◆ **Problem to work on**: Begin with the line containing "GAS pin AO: D33 -> D27" and end with the last line of the data below; return those lines exactly, and only those.

---- Given data

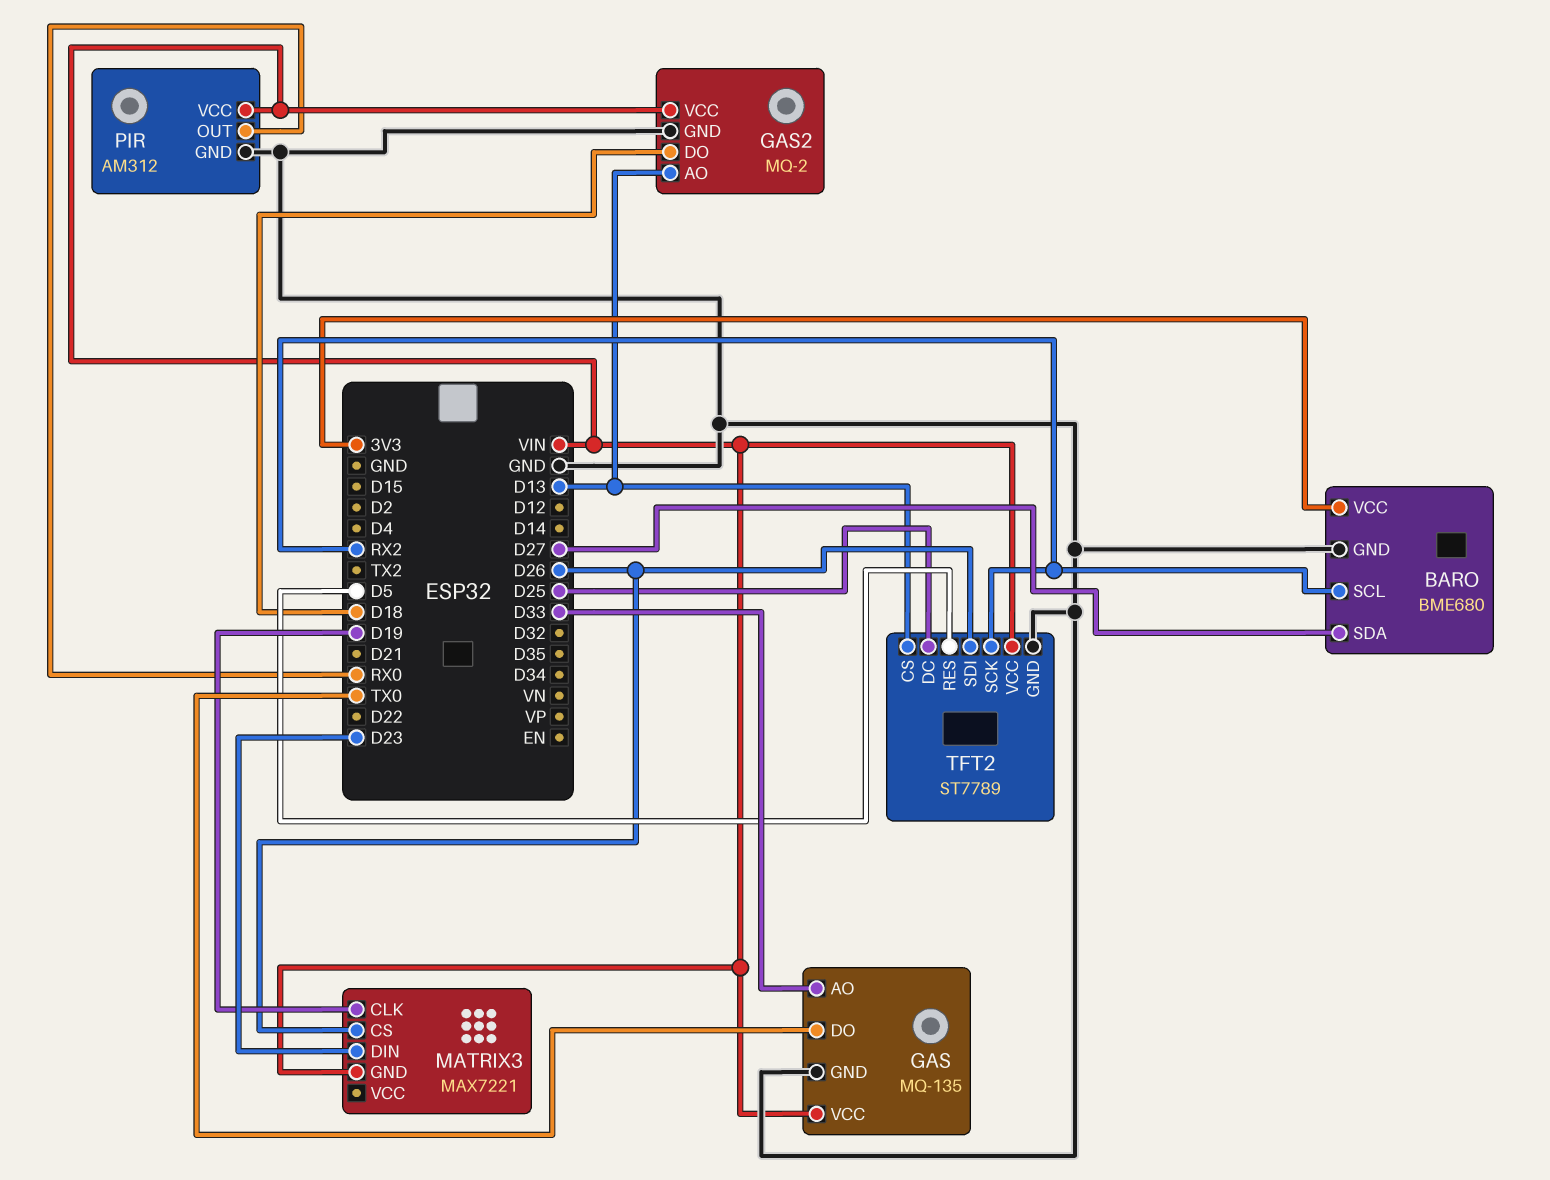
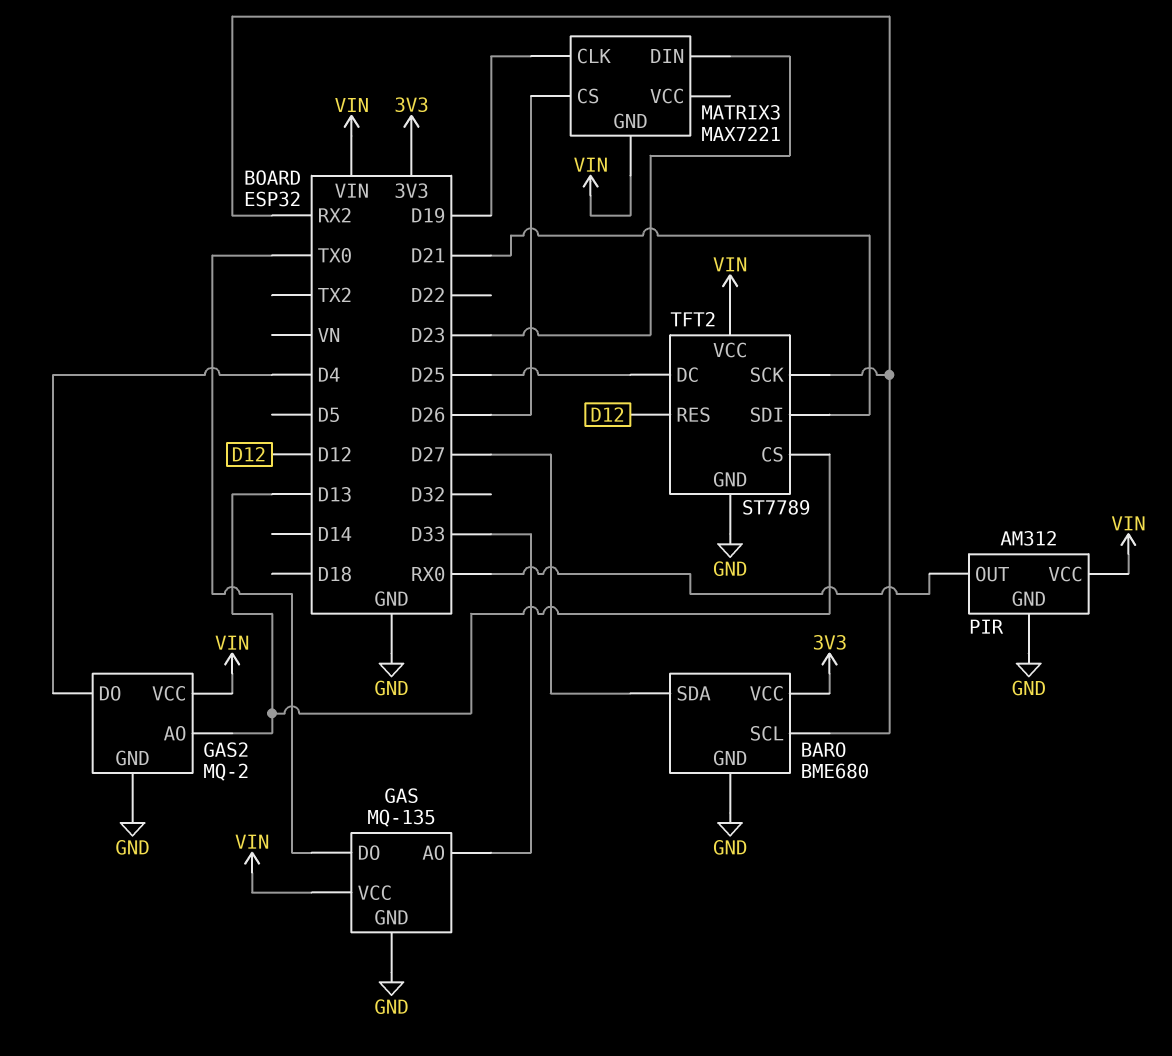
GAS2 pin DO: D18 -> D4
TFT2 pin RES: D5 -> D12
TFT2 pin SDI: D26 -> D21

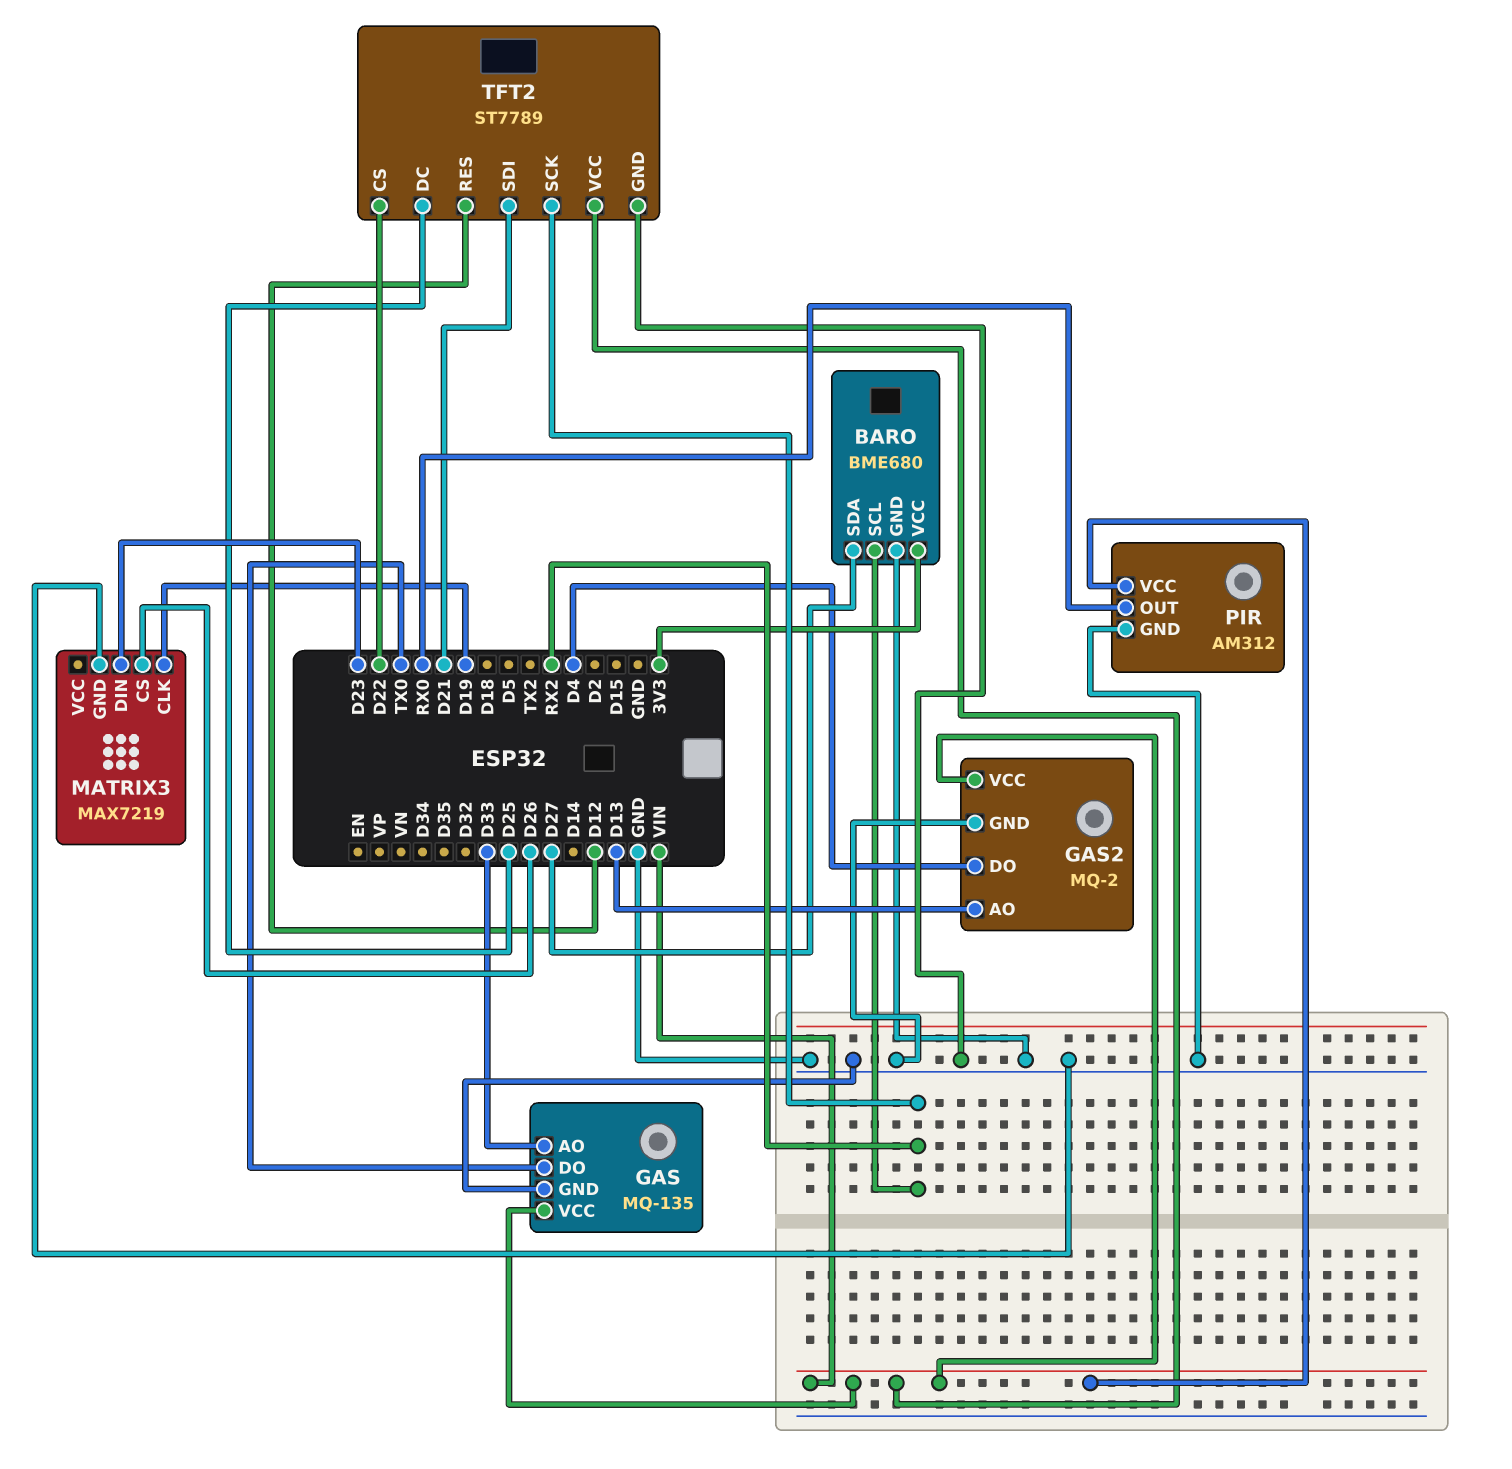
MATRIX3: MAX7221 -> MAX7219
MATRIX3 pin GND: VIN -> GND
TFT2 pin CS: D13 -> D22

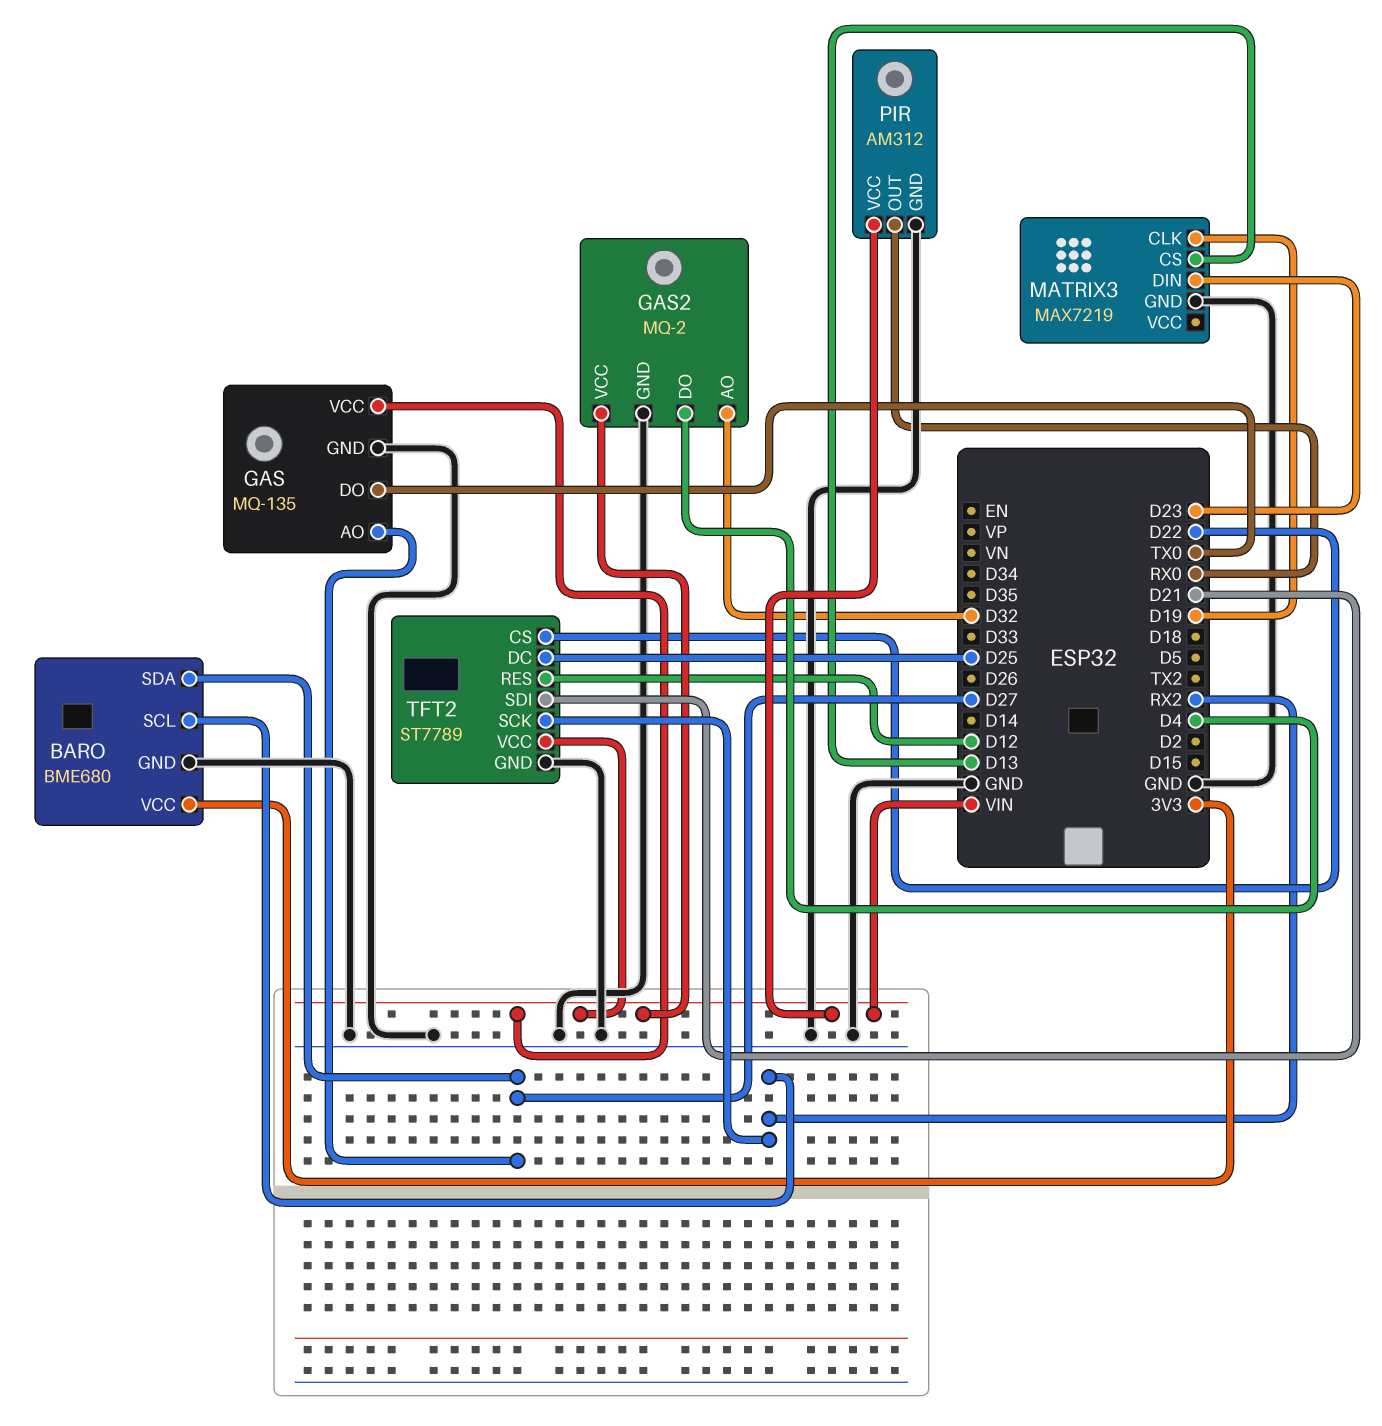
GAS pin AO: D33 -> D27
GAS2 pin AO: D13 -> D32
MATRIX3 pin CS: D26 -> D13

--------

◆ **Task answer**:
GAS pin AO: D33 -> D27
GAS2 pin AO: D13 -> D32
MATRIX3 pin CS: D26 -> D13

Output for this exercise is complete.